__DIRECTION__
Pick out each line of the records that contains the string "kern" and copy those lines, leaving out all others.

begin DATA FOR THIS EXERCISE

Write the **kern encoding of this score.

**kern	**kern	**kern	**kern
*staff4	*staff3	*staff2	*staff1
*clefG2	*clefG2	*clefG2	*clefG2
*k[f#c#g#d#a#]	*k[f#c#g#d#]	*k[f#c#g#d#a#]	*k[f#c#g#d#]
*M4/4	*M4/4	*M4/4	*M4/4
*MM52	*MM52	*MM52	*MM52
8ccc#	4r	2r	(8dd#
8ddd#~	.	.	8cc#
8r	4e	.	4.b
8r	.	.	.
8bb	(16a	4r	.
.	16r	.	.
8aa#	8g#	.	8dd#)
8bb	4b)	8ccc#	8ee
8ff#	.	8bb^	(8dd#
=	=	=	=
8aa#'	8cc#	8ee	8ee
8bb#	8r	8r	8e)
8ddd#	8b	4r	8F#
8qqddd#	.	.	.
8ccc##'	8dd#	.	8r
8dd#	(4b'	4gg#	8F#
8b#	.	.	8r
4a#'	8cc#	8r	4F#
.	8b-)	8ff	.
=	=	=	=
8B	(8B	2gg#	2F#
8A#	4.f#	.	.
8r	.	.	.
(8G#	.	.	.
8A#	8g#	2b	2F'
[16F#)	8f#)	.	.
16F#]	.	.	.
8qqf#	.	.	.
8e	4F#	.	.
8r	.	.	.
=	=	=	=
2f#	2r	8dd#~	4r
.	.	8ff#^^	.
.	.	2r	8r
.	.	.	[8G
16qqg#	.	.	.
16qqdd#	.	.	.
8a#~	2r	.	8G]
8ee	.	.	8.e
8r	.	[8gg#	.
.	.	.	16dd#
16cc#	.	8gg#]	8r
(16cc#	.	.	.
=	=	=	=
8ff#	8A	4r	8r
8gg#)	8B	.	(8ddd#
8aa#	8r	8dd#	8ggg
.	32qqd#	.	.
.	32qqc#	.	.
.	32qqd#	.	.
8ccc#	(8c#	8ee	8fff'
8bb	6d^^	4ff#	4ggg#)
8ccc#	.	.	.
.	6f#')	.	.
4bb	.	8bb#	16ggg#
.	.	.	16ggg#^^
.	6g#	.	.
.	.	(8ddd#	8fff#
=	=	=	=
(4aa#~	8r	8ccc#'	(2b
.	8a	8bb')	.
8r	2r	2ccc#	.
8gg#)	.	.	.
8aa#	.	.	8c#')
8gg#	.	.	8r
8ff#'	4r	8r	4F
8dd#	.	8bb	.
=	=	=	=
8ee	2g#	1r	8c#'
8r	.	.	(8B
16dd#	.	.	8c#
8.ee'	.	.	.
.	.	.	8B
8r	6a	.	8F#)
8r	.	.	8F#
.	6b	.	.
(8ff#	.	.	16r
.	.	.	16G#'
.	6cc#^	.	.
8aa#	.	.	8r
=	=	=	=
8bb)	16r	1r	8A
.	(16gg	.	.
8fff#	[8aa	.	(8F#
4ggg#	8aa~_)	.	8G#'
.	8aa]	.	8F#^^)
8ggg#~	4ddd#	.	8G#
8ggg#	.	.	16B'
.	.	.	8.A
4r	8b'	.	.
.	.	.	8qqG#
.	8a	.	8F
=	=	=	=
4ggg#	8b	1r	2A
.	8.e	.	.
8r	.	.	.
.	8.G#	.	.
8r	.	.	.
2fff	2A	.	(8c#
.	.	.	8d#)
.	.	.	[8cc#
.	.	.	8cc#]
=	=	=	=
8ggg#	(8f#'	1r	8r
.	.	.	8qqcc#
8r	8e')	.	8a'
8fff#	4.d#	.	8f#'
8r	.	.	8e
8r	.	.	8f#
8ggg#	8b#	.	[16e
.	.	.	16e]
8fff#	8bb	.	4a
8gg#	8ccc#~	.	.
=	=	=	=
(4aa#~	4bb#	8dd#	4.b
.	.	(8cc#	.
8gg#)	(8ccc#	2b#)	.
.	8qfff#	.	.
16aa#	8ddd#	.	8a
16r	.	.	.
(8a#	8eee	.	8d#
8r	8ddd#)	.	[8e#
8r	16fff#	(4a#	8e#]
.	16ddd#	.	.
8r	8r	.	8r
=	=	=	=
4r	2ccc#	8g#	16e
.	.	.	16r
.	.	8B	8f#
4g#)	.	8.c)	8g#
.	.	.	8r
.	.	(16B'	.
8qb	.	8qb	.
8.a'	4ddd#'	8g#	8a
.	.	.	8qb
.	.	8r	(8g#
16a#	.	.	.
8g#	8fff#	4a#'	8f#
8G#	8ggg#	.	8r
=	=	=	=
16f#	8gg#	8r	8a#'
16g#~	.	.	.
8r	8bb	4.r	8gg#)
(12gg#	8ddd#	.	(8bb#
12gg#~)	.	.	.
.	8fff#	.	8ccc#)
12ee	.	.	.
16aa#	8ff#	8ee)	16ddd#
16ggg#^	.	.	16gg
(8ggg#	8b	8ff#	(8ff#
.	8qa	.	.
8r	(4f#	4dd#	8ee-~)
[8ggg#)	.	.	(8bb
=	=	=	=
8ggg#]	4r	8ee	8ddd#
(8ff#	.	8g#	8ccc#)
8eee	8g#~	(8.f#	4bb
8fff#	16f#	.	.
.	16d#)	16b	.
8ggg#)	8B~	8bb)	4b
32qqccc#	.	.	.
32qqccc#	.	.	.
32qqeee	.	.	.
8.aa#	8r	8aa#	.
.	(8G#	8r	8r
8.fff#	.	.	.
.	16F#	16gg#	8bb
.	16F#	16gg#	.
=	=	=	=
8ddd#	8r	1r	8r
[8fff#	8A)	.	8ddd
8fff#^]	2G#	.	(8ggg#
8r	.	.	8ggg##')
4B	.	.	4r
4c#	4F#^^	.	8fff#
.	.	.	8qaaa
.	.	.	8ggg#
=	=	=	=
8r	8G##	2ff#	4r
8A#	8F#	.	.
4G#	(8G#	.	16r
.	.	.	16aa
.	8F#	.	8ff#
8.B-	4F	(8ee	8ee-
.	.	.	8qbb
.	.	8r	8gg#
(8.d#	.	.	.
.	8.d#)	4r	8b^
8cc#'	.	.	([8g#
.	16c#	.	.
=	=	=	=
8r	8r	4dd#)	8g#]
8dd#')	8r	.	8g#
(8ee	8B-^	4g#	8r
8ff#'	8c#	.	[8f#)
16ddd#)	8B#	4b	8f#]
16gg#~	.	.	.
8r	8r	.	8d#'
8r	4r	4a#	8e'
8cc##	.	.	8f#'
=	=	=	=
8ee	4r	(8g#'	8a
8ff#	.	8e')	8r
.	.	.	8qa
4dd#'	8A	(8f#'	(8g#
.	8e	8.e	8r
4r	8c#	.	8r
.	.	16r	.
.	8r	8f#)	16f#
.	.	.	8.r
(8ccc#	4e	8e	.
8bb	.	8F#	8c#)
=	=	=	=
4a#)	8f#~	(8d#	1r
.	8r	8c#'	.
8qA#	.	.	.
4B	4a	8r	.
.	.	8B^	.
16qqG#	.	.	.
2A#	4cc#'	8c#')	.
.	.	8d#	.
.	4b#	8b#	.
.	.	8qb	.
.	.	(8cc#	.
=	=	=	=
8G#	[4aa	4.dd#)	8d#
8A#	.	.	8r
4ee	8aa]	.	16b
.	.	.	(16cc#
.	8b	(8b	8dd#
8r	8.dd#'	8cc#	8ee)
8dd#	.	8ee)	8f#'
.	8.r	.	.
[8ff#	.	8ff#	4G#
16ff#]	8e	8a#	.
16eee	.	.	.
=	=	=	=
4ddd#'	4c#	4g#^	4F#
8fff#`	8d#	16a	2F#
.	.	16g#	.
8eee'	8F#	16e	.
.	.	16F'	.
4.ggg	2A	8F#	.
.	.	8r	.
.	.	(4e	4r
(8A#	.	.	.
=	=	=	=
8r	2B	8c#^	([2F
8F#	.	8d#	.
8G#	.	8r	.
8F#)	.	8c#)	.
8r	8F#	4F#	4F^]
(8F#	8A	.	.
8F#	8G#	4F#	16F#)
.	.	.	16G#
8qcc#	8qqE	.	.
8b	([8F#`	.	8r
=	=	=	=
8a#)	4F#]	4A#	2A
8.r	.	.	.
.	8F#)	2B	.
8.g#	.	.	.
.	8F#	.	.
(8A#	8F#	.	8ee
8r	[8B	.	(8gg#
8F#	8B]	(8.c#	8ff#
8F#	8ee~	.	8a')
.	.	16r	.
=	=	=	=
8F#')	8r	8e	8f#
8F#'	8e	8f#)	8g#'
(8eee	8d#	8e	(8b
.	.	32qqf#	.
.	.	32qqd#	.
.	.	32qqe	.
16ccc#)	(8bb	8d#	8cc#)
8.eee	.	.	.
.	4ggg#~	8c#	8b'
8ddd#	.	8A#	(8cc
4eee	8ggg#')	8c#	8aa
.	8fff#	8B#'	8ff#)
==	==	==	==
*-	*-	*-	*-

end DATA FOR THIS EXERCISE

__ANSWER TO THIS TASK__
Write the **kern encoding of this score.
**kern	**kern	**kern	**kern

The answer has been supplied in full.